## Requirement
Go to the line in the entries below that holds "R6: 2.2k (N_4, VS) -> 470 (N_4, VS)" and repeat exactly from there through the line that holds "SW3: button (DGND, U5/TRIG)", inclusive.

## Provided entries

---

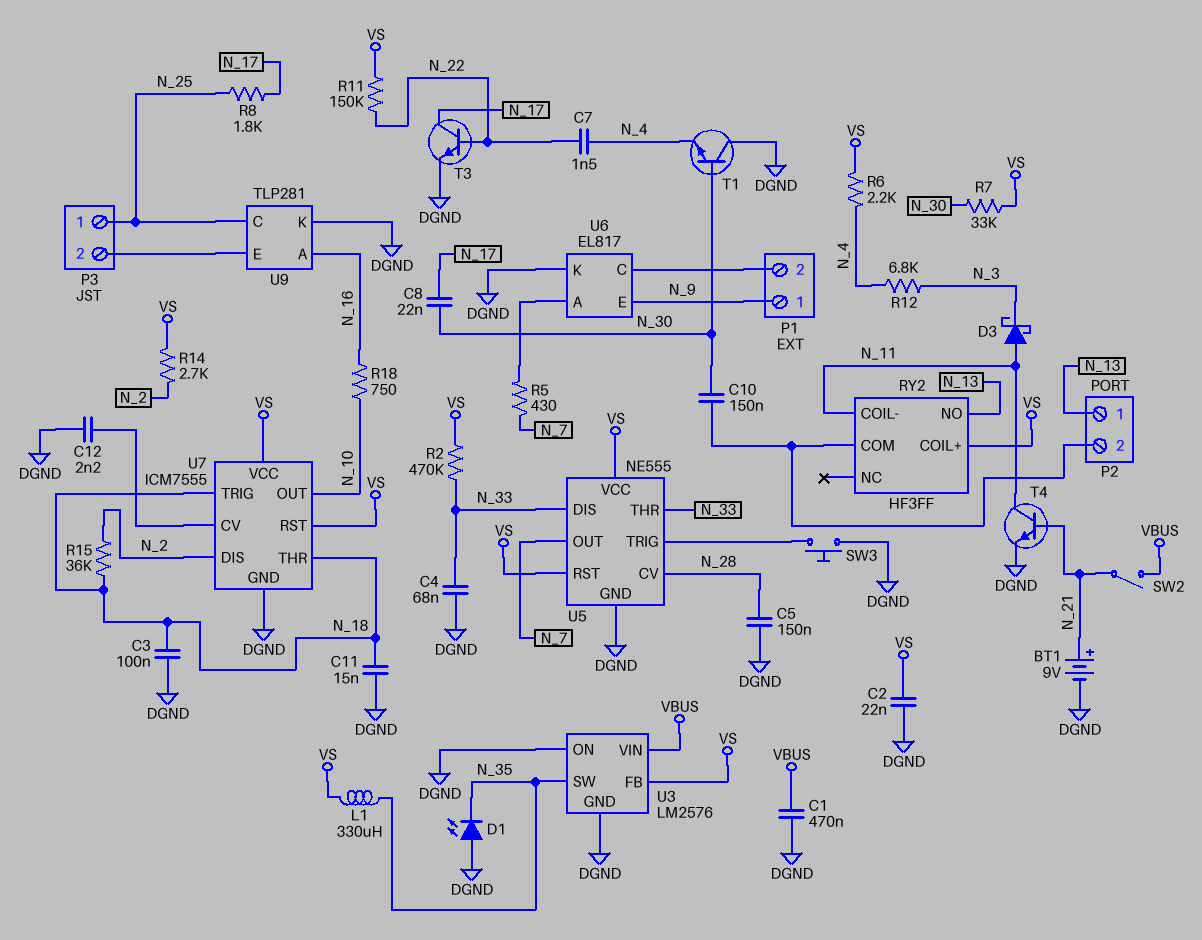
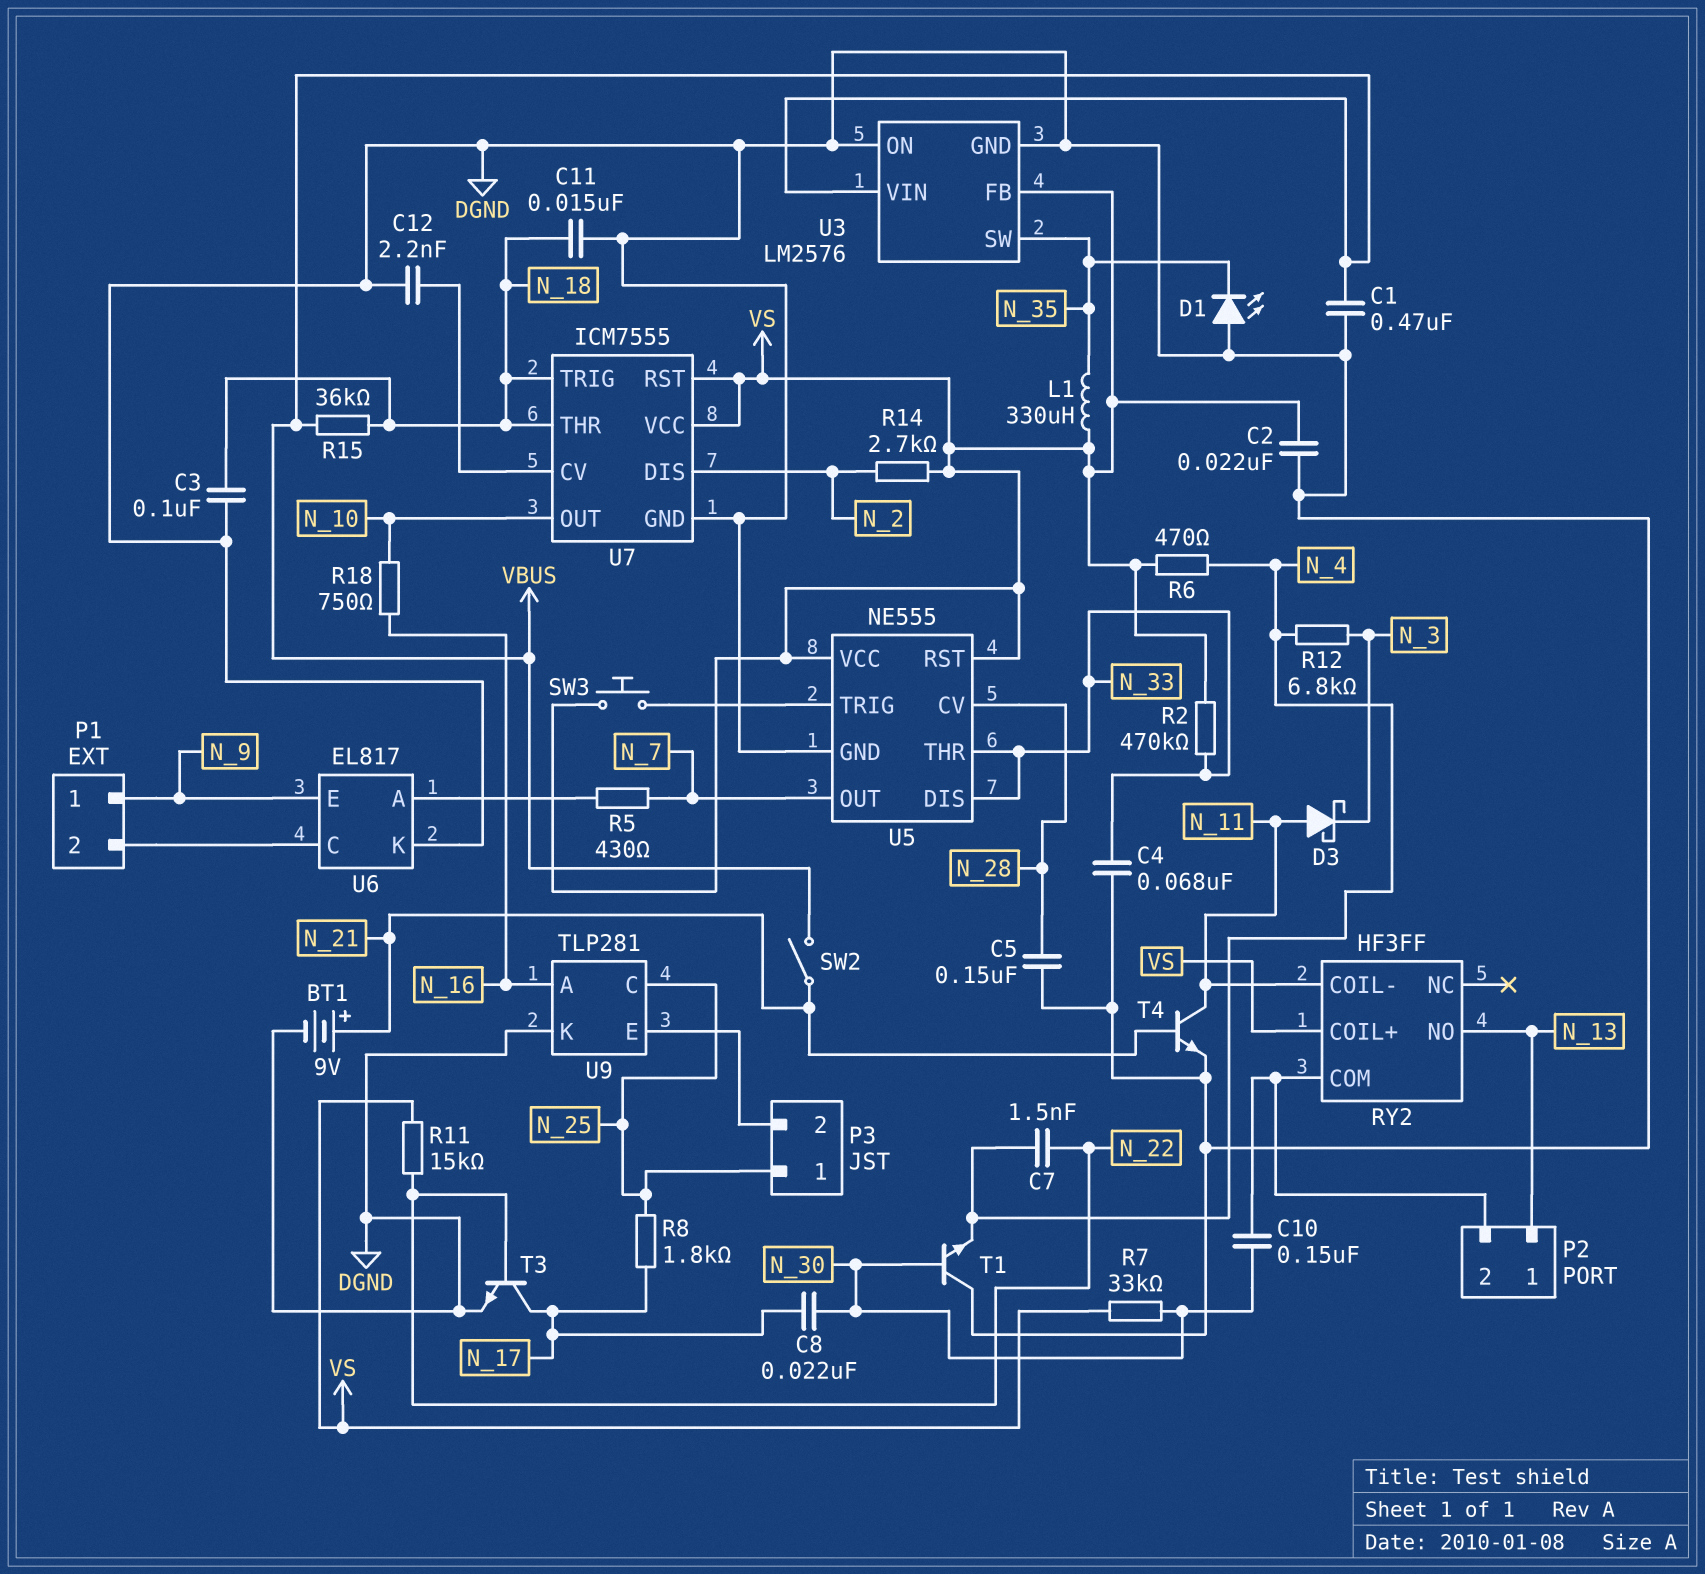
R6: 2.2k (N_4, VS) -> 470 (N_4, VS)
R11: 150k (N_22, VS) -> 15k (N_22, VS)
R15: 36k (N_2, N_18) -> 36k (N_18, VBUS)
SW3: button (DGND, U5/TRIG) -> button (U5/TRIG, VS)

---

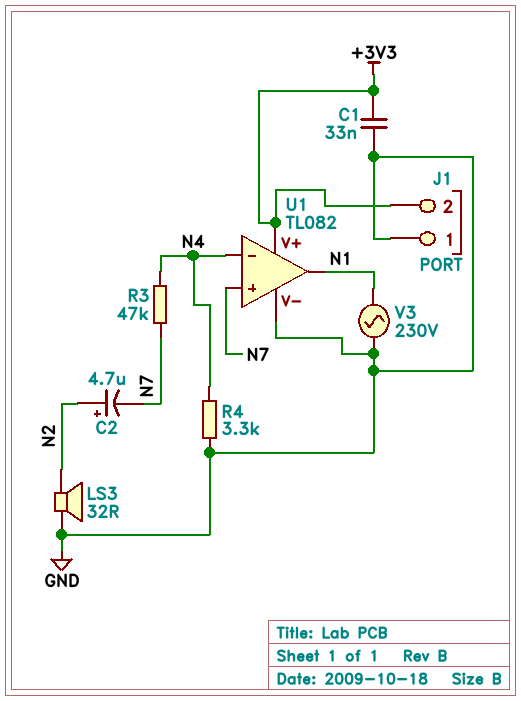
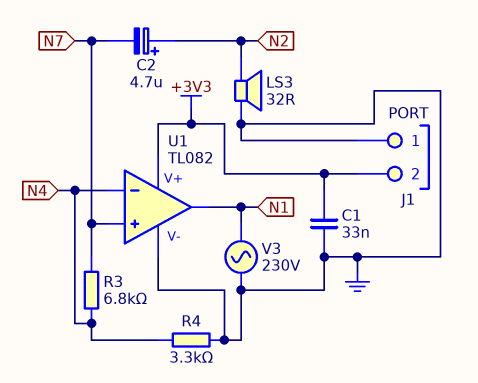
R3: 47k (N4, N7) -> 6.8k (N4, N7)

---

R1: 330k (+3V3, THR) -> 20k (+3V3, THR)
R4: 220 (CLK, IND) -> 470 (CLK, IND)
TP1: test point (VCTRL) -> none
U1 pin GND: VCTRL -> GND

---

## Answer box
R6: 2.2k (N_4, VS) -> 470 (N_4, VS)
R11: 150k (N_22, VS) -> 15k (N_22, VS)
R15: 36k (N_2, N_18) -> 36k (N_18, VBUS)
SW3: button (DGND, U5/TRIG) -> button (U5/TRIG, VS)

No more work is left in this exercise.